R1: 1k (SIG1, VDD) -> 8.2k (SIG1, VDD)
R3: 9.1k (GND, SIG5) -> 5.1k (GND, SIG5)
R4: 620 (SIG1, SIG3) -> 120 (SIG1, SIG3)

--

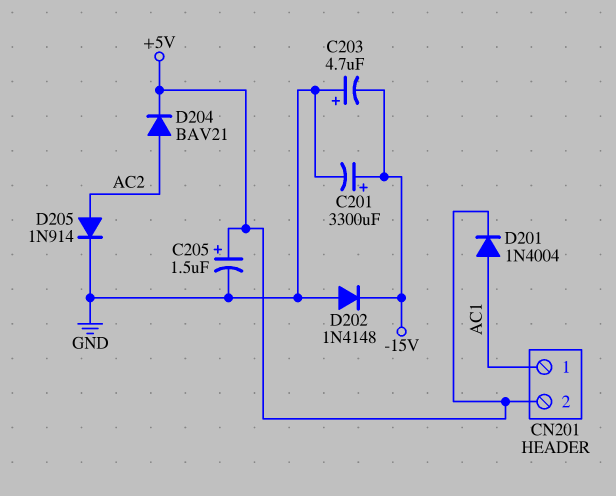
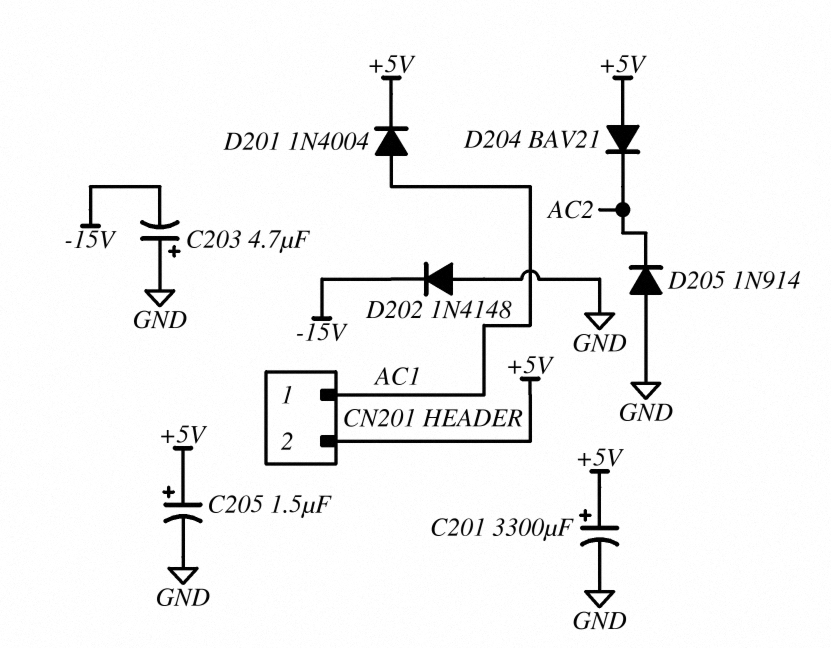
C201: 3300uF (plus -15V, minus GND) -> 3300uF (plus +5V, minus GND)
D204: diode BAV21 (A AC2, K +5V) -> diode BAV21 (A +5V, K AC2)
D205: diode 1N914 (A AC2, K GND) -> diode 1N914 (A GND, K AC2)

* * *

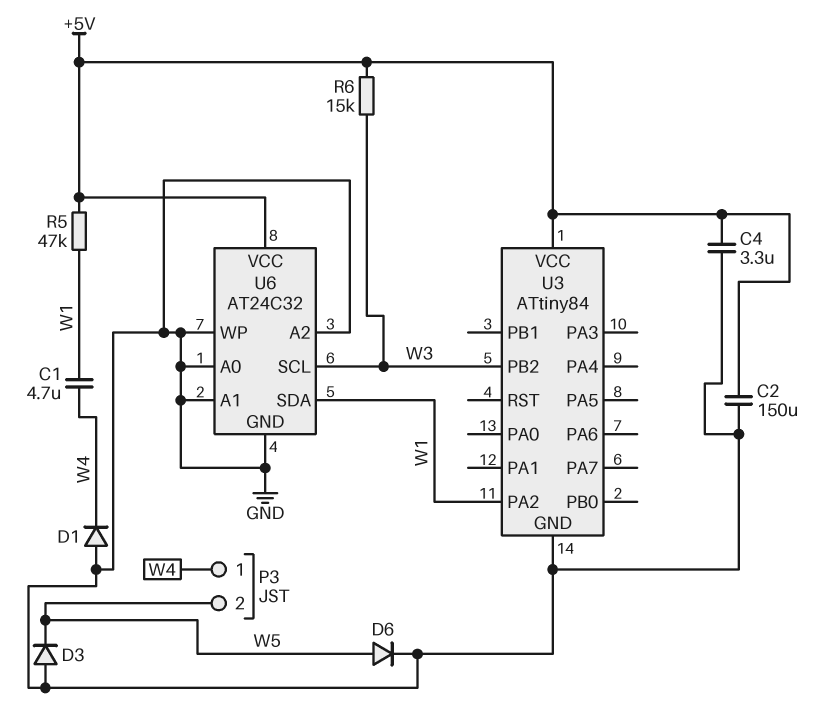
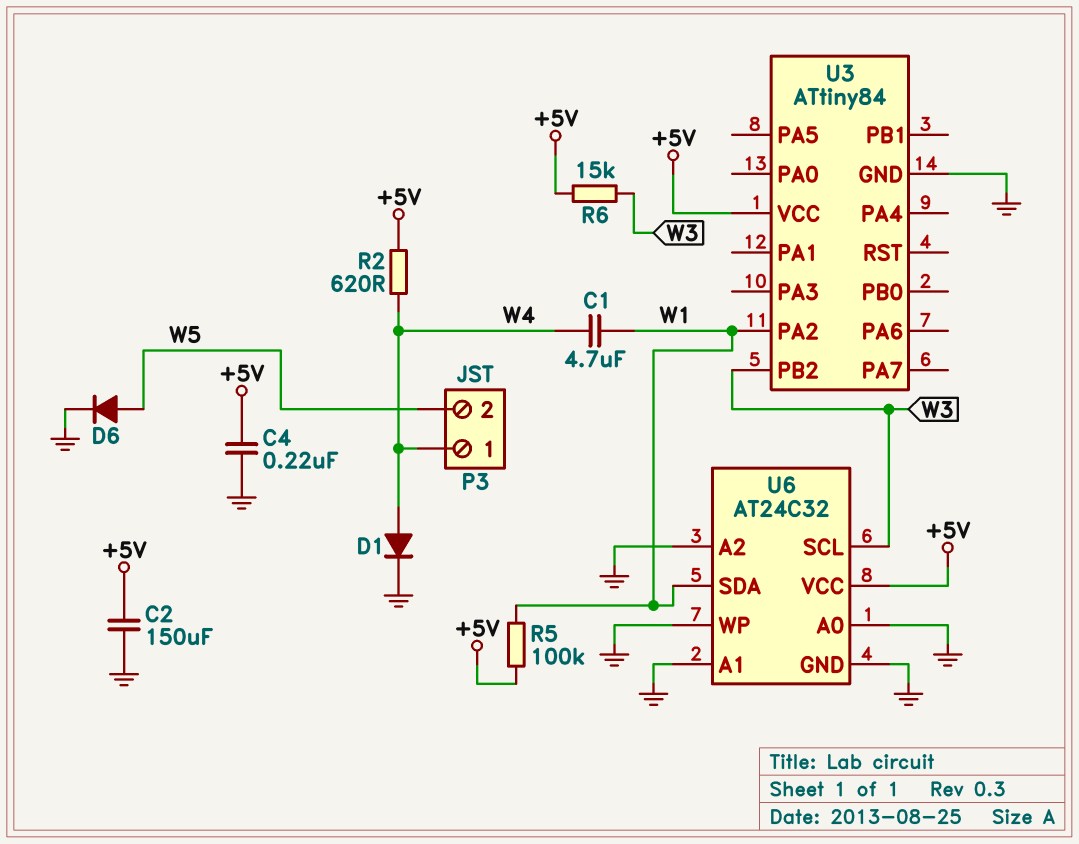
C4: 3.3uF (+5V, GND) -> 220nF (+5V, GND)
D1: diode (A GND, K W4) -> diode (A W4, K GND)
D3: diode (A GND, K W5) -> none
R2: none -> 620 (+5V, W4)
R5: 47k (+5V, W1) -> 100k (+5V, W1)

EXERCISE INSTRUCTIONS: Whichever lines of the material hold the word "diode", find and copy them.

YOUR RESPONSE:
D204: diode BAV21 (A AC2, K +5V) -> diode BAV21 (A +5V, K AC2)
D205: diode 1N914 (A AC2, K GND) -> diode 1N914 (A GND, K AC2)
D1: diode (A GND, K W4) -> diode (A W4, K GND)
D3: diode (A GND, K W5) -> none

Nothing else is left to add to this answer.